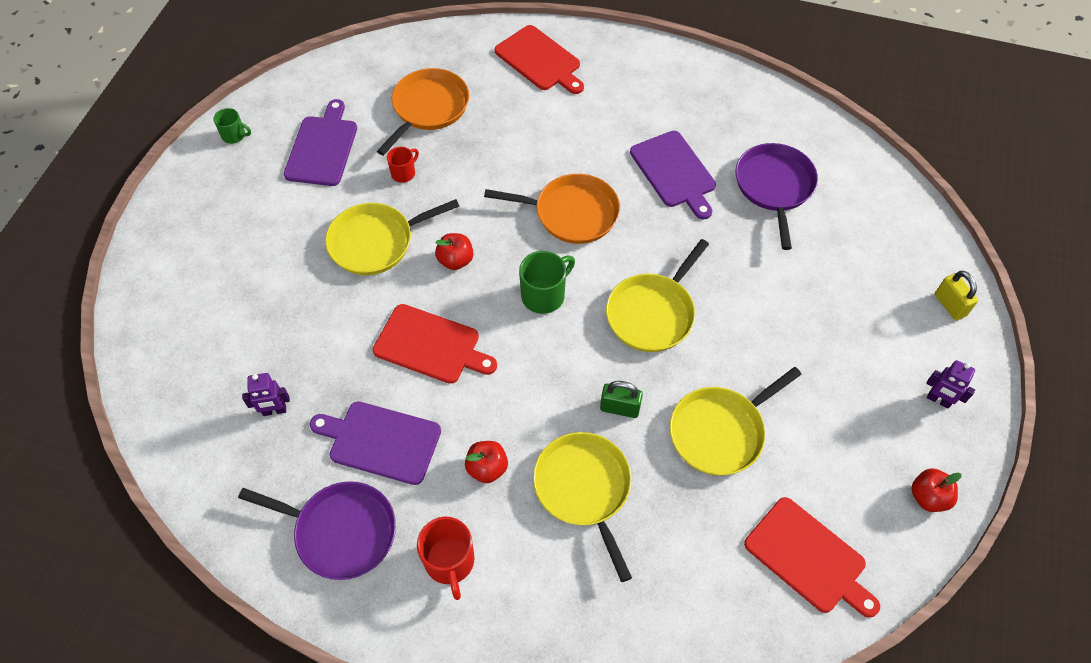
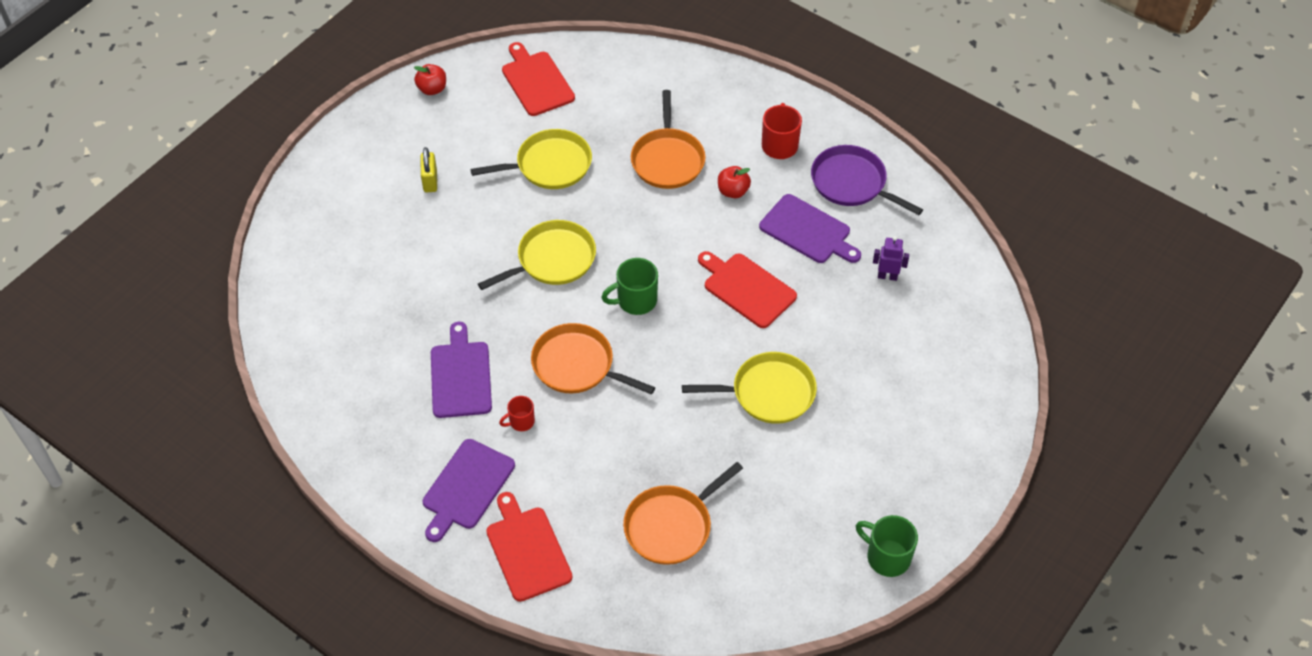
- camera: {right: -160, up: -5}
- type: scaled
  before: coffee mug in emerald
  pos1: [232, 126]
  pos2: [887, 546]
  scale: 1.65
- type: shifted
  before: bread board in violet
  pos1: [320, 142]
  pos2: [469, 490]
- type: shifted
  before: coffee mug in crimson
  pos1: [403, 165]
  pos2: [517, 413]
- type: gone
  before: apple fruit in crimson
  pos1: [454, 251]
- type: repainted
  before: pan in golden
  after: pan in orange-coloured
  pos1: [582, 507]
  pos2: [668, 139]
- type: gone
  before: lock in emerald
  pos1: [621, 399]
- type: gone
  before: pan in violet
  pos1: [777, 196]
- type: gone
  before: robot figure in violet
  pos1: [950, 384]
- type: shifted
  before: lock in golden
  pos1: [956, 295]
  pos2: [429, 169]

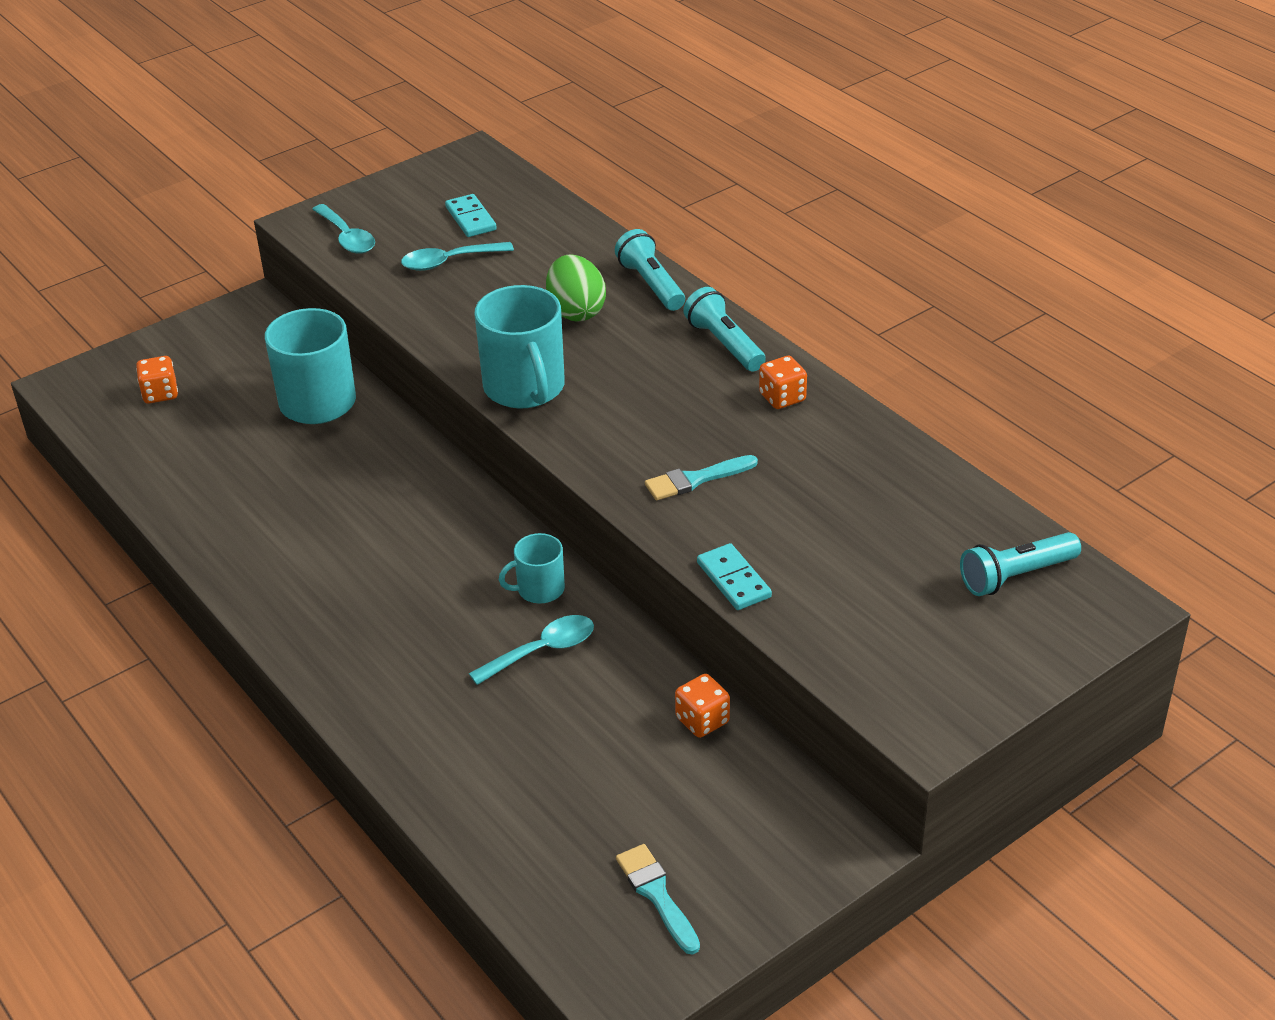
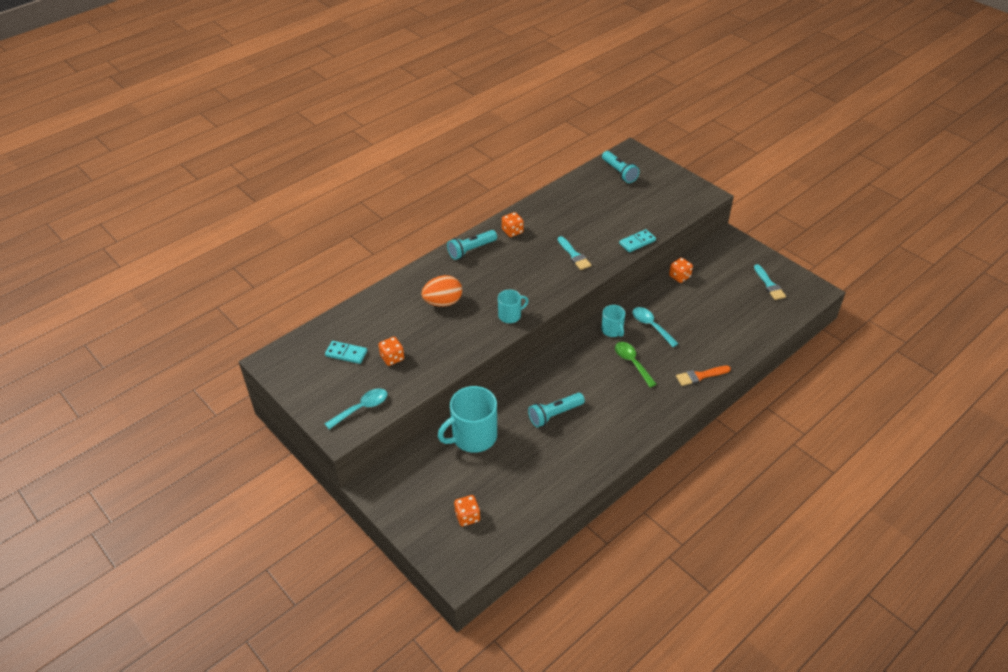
- camera: {right: -95, up: 5}
- type: swapped
  before: tablespoon in aqua
  after: dice in orange-coloured
  pos1: [457, 256]
  pos2: [391, 351]
- type: rotated
  before: domino in aqua
  pos1: [471, 215]
  pos2: [346, 352]
  turn: 45
- type: scaled
  before: coffee mug in aqua
  pos1: [519, 346]
  pos2: [513, 306]
  scale: 0.54
- type: repainted
  before: egg shape in emerald
  after: egg shape in orange-coloured
  pos1: [576, 288]
  pos2: [441, 291]
- type: shifted
  before: flashlight in aqua
  pos1: [650, 270]
  pos2: [556, 410]
- type: rotated
  before: paint brush in aqua
  pos1: [658, 899]
  pos2: [770, 282]
  turn: -75
- type: new
  after: tablespoon in emerald
  pos2: [636, 365]
- type: new
  after: paint brush in orange-coloured
  pos2: [703, 376]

> **Work required**: Go through the material and set it down again exactly, but without any pictures.

> **Answer to this problem**:
- camera: {right: -160, up: -5}
- type: scaled
  before: coffee mug in emerald
  pos1: [232, 126]
  pos2: [887, 546]
  scale: 1.65
- type: shifted
  before: bread board in violet
  pos1: [320, 142]
  pos2: [469, 490]
- type: shifted
  before: coffee mug in crimson
  pos1: [403, 165]
  pos2: [517, 413]
- type: gone
  before: apple fruit in crimson
  pos1: [454, 251]
- type: repainted
  before: pan in golden
  after: pan in orange-coloured
  pos1: [582, 507]
  pos2: [668, 139]
- type: gone
  before: lock in emerald
  pos1: [621, 399]
- type: gone
  before: pan in violet
  pos1: [777, 196]
- type: gone
  before: robot figure in violet
  pos1: [950, 384]
- type: shifted
  before: lock in golden
  pos1: [956, 295]
  pos2: [429, 169]

- camera: {right: -95, up: 5}
- type: swapped
  before: tablespoon in aqua
  after: dice in orange-coloured
  pos1: [457, 256]
  pos2: [391, 351]
- type: rotated
  before: domino in aqua
  pos1: [471, 215]
  pos2: [346, 352]
  turn: 45
- type: scaled
  before: coffee mug in aqua
  pos1: [519, 346]
  pos2: [513, 306]
  scale: 0.54
- type: repainted
  before: egg shape in emerald
  after: egg shape in orange-coloured
  pos1: [576, 288]
  pos2: [441, 291]
- type: shifted
  before: flashlight in aqua
  pos1: [650, 270]
  pos2: [556, 410]
- type: rotated
  before: paint brush in aqua
  pos1: [658, 899]
  pos2: [770, 282]
  turn: -75
- type: new
  after: tablespoon in emerald
  pos2: [636, 365]
- type: new
  after: paint brush in orange-coloured
  pos2: [703, 376]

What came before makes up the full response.